[Exercise description] Each line with the word "white" must appear in the answer, copied from the records.

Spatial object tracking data

★ ★ ★ ★

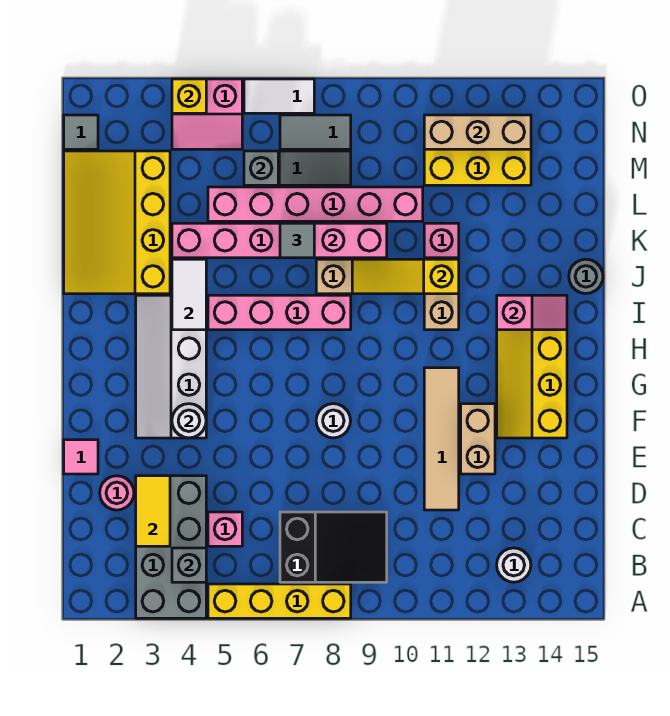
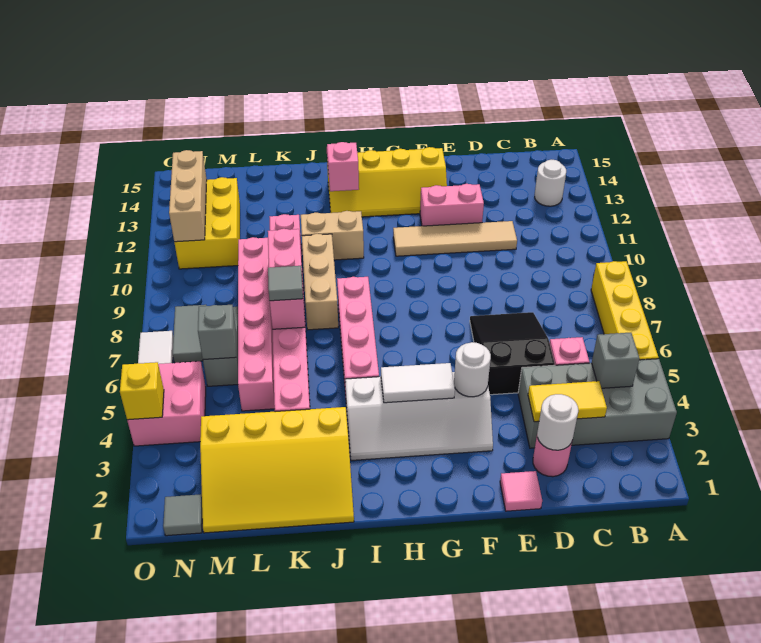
black 2x3 slope [280,512,387,582] -> black 2x3 slope moved to [470,312,555,395]
tan 1x2 brick [461,404,495,474] -> pink 1x2 brick [420,184,484,226]
white 1x1 round brick [316,404,350,438] -> white 1x1 round brick moved to [537,394,578,450]
white 1x2 tile [172,259,206,330] -> white 1x2 tile moved to [381,363,455,403]
yellow 1x3 slope [352,259,459,294] -> none
grey 1x1 round brick [569,259,603,294] -> none
pink 2x2 slope [172,79,242,149] -> pink 2x2 brick [127,361,206,446]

★ ★ ★ ★

[Response box]
white 1x1 round brick [316,404,350,438] -> white 1x1 round brick moved to [537,394,578,450]
white 1x2 tile [172,259,206,330] -> white 1x2 tile moved to [381,363,455,403]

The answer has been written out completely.